BEGIN Collected data
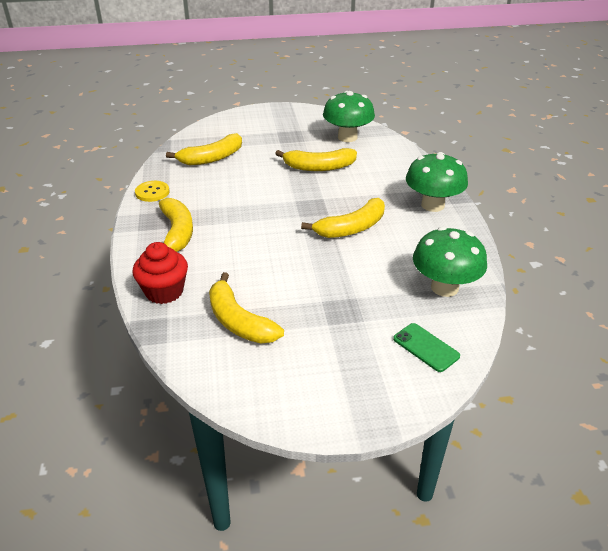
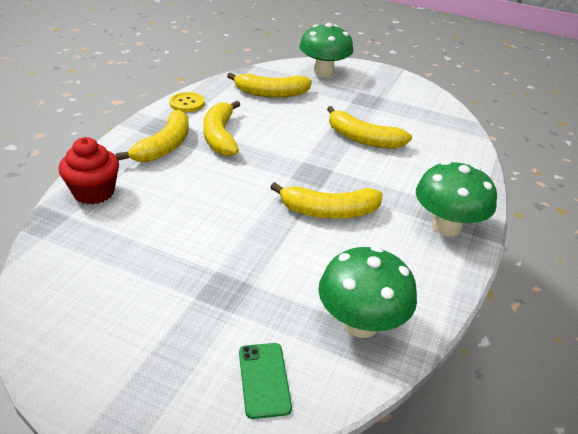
camera: 30 degrees right, 0 degrees up
(239, 321) = (120, 250): yellow banana -> yellow banana (220, 136)
(347, 137) = (425, 121): green mushroom -> green mushroom (323, 72)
END Collected data
- **Task to carry out**
Print the complete listing exactly as it stands, without its pictures.

- **Answer box**
camera: 30 degrees right, 0 degrees up
(239, 321) = (120, 250): yellow banana -> yellow banana (220, 136)
(347, 137) = (425, 121): green mushroom -> green mushroom (323, 72)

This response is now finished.